▶ [Your task]:
Could you retype the lines below, starting at the line holding "OLED2 pin VCC: GND -> 5V" and stopping at the line holding "SERVO pin PWM: D10 -> RX", inclusive? Copy them exactly and drop the images.

▶ [Study material]:
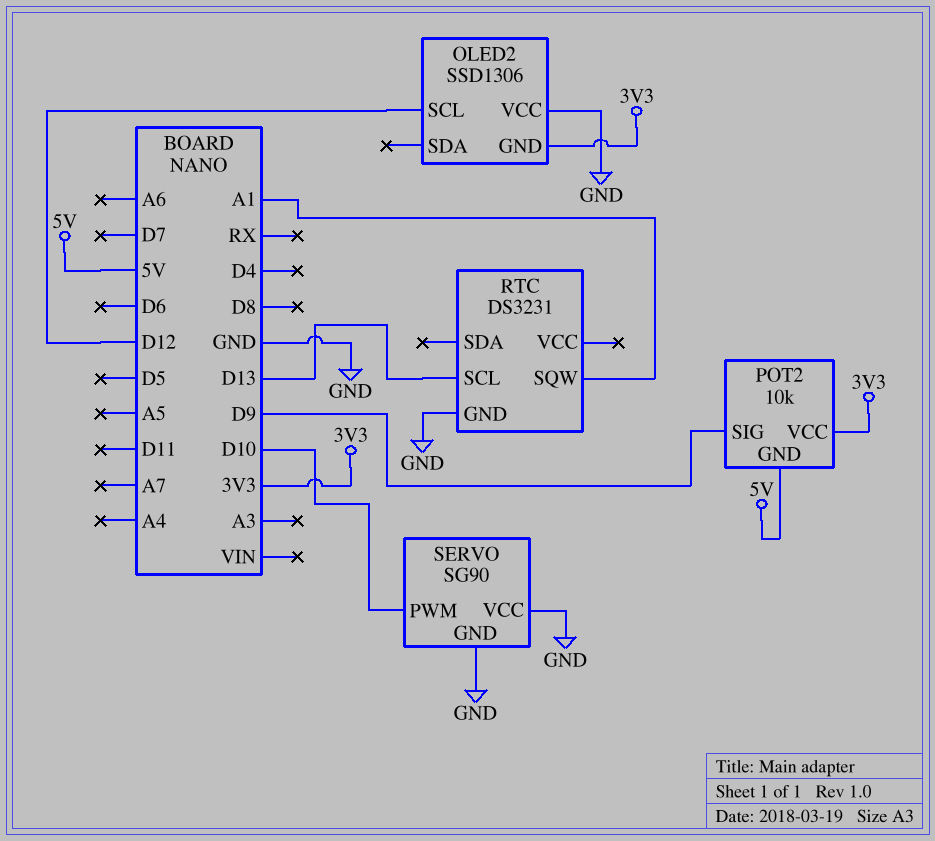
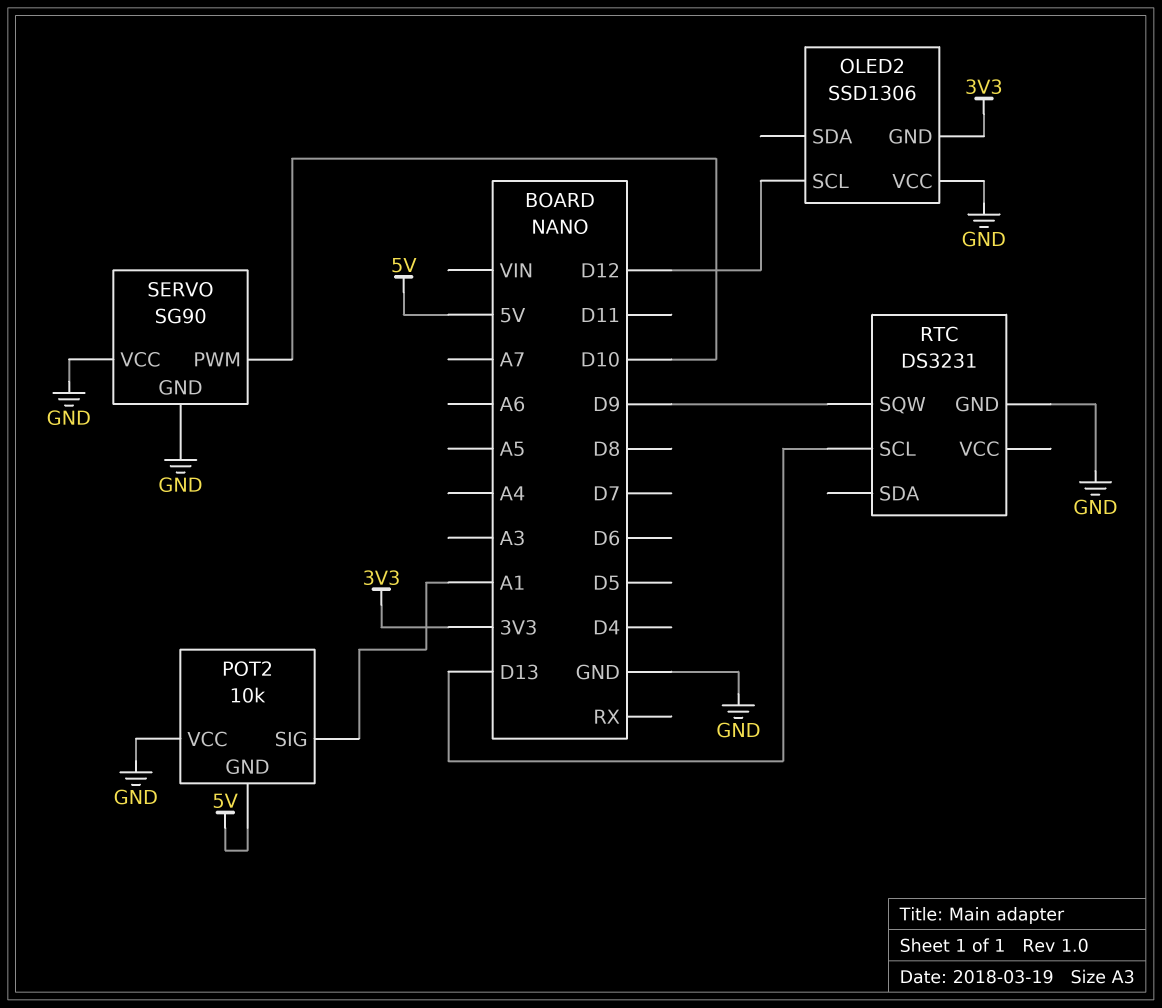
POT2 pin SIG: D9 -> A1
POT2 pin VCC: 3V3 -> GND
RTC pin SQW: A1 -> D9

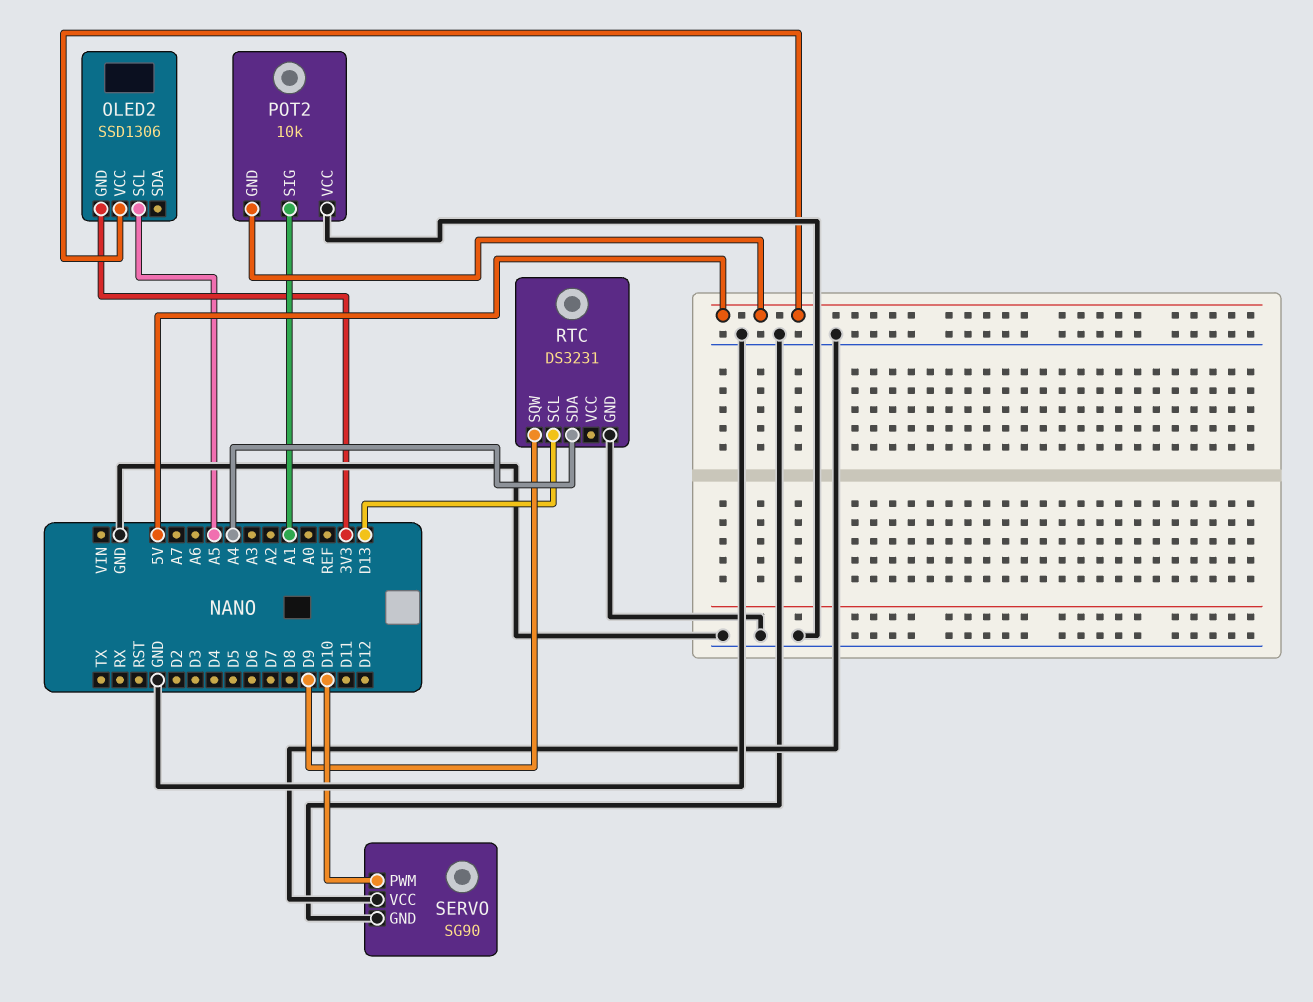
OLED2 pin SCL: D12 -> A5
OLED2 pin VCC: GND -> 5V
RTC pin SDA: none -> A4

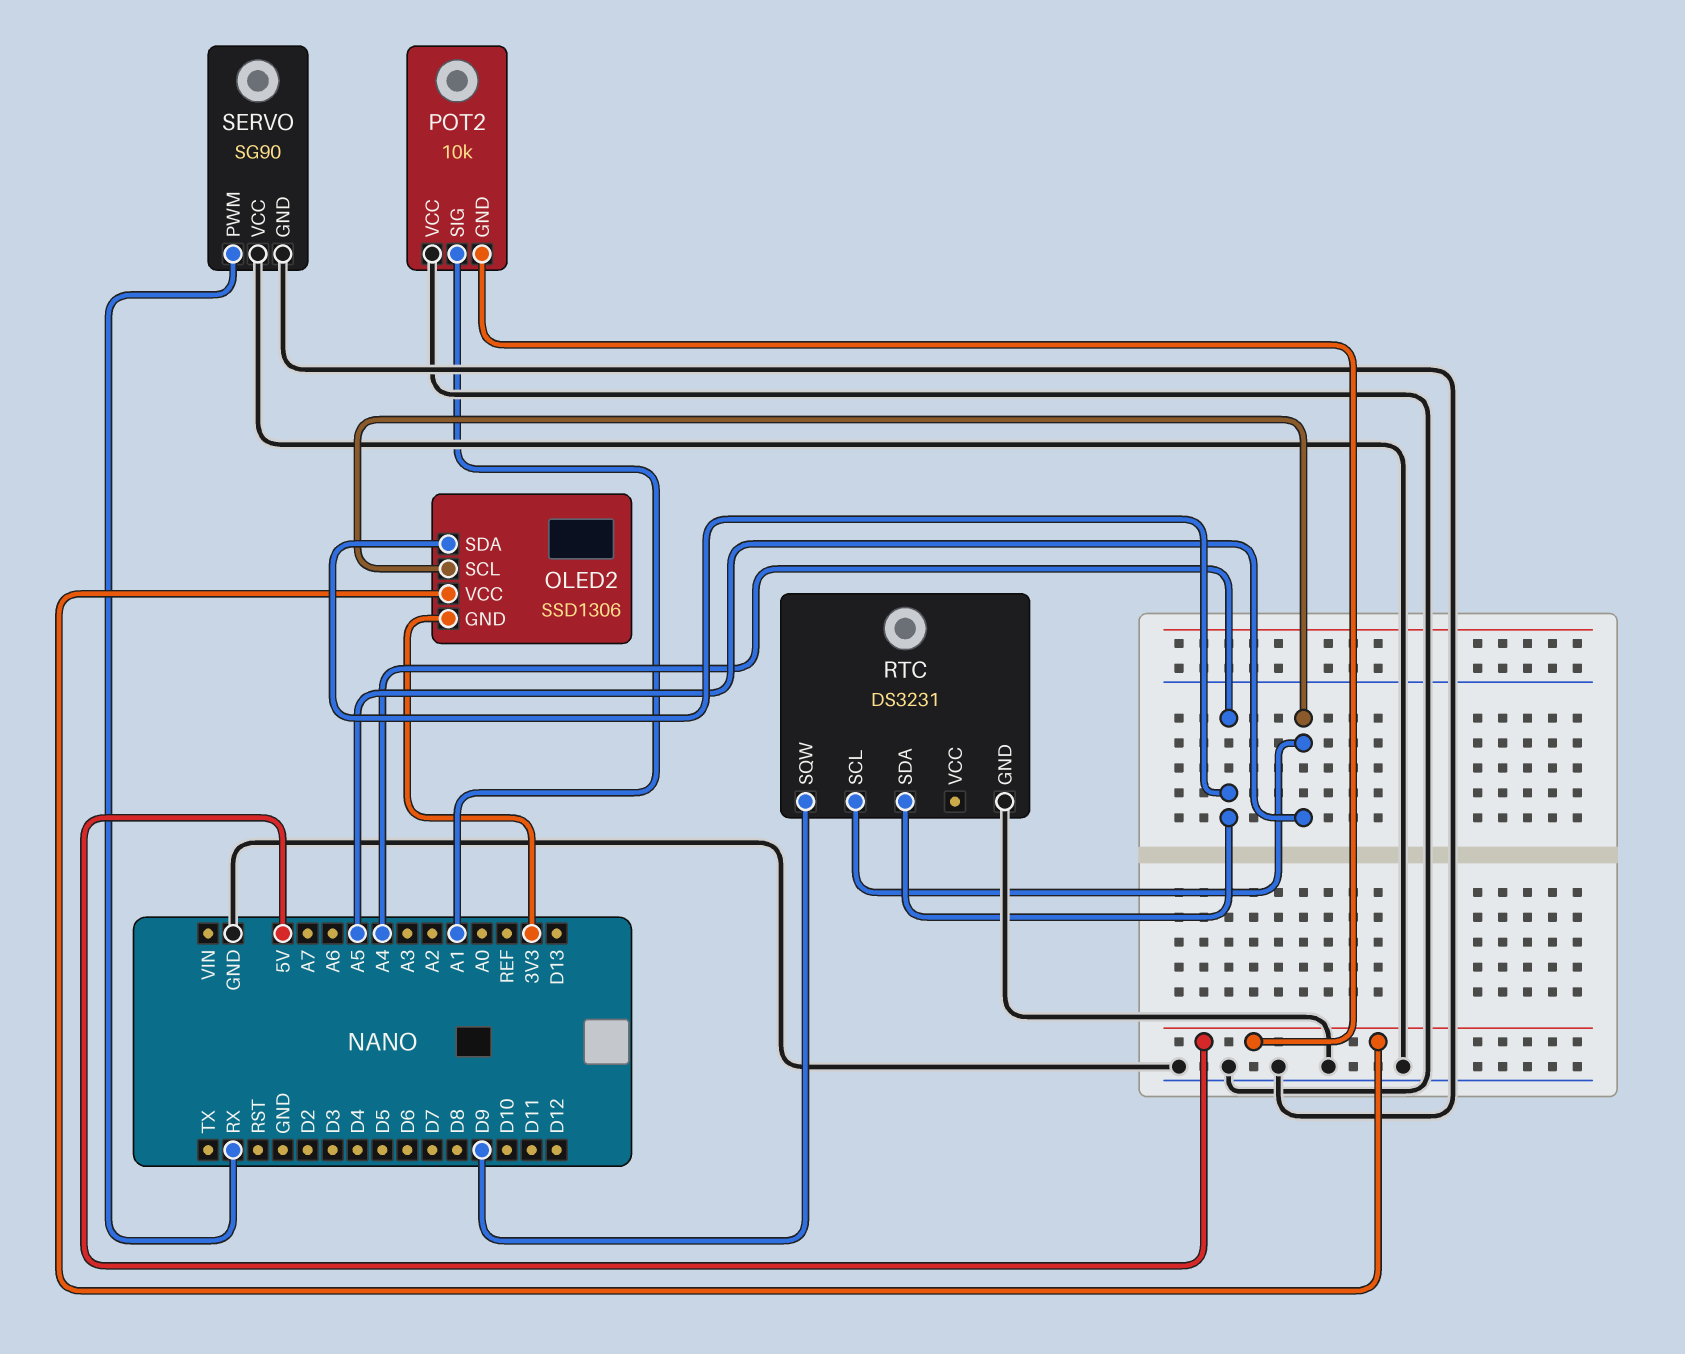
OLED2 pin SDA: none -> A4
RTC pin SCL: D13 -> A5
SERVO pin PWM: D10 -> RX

--

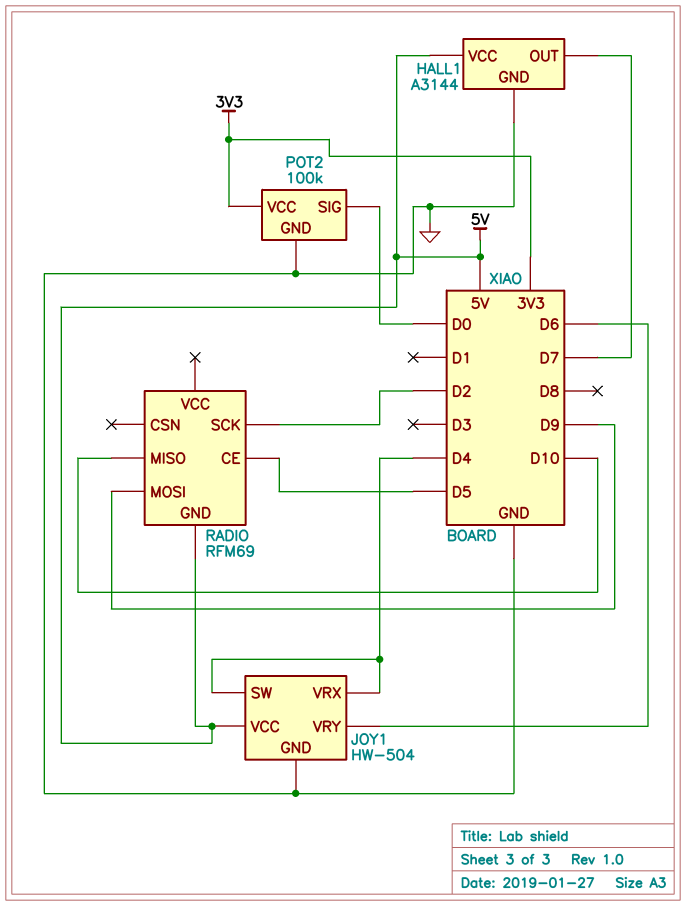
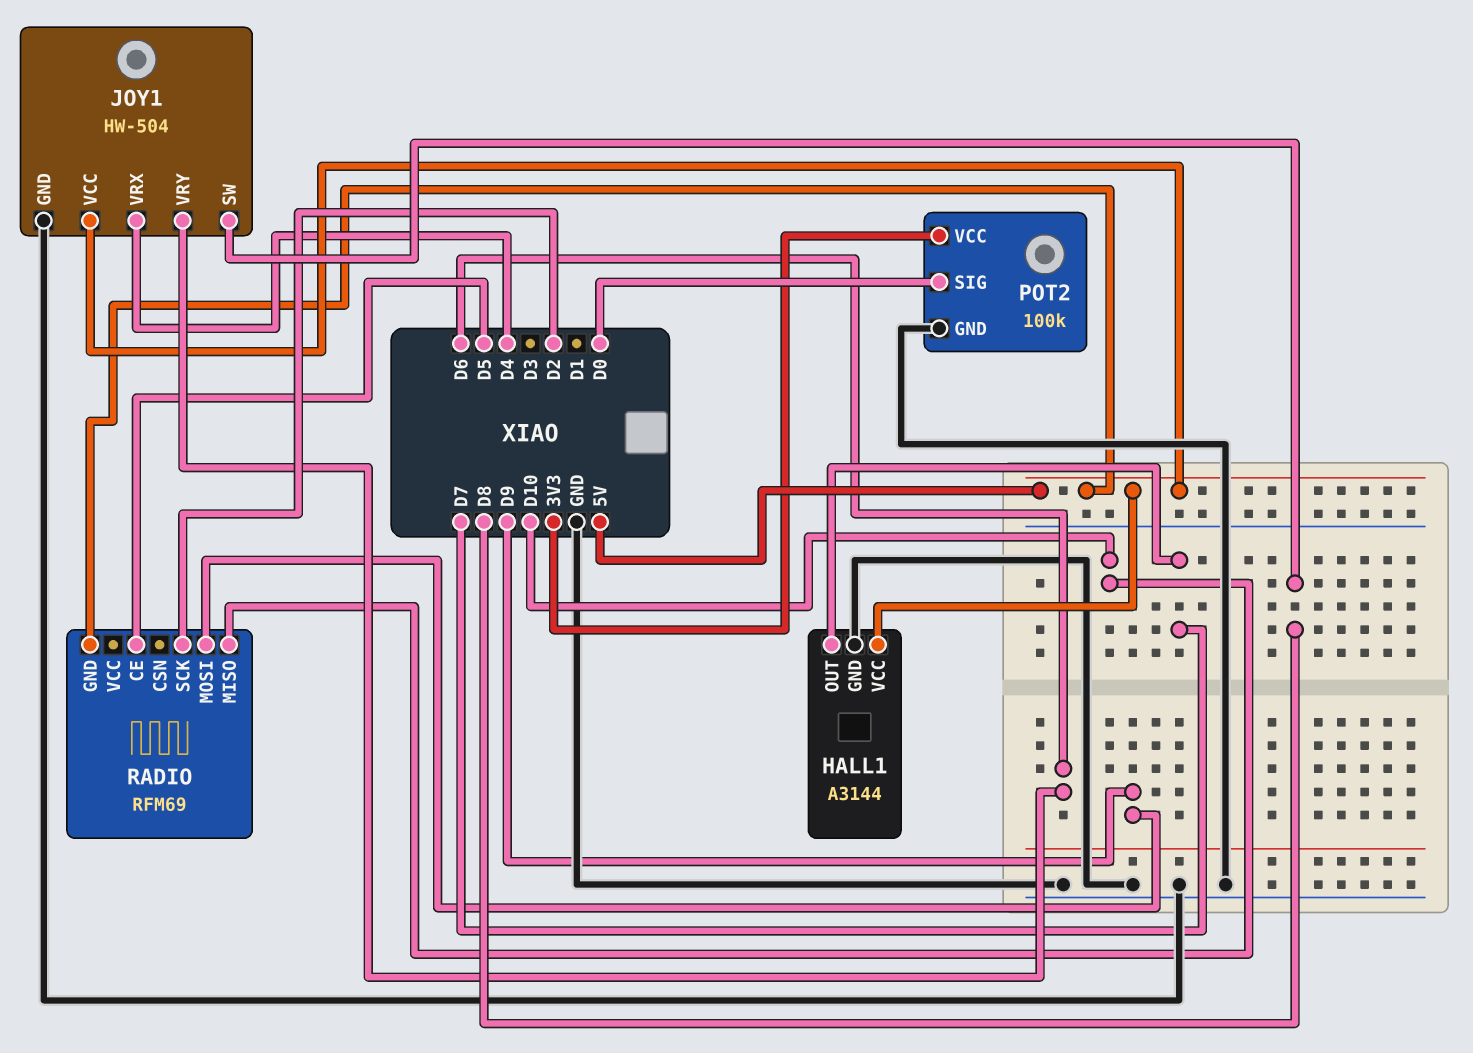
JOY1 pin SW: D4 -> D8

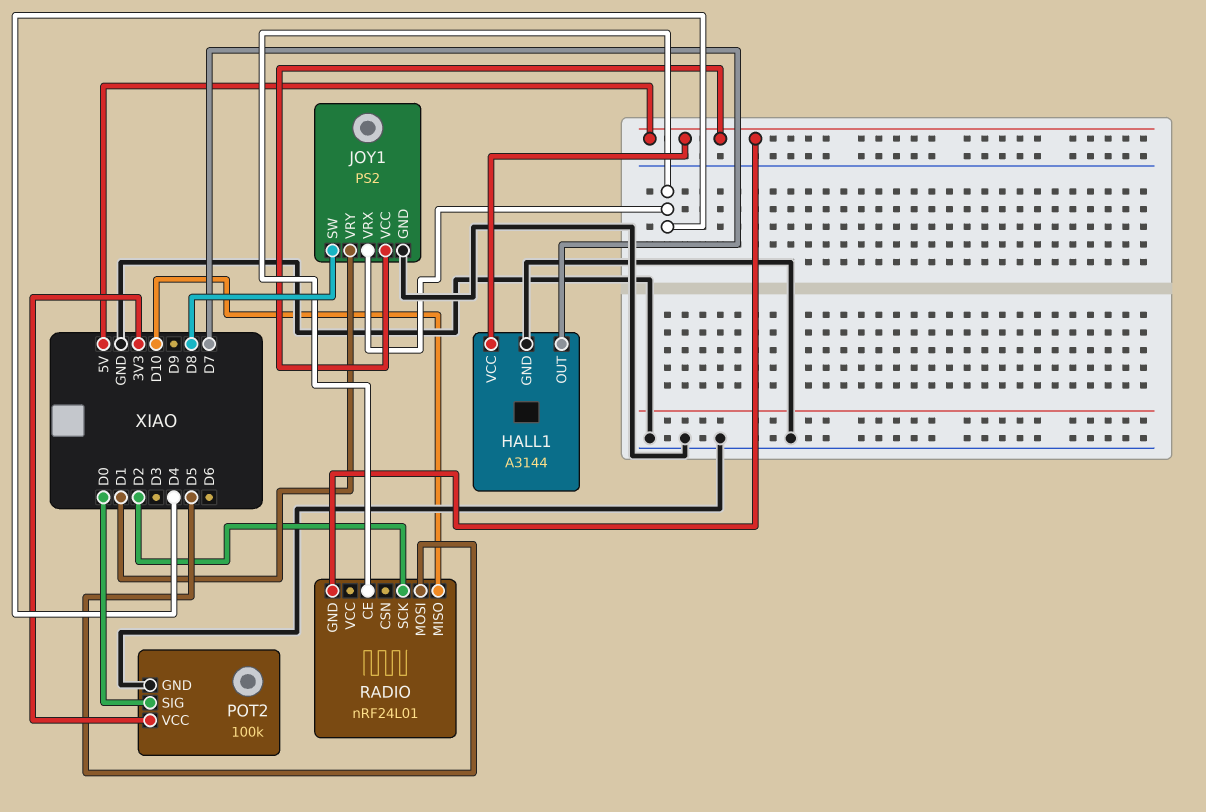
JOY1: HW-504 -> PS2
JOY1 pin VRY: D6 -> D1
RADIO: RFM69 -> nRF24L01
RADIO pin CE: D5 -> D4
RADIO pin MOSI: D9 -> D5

▶ [Answer area]:
OLED2 pin VCC: GND -> 5V
RTC pin SDA: none -> A4

OLED2 pin SDA: none -> A4
RTC pin SCL: D13 -> A5
SERVO pin PWM: D10 -> RX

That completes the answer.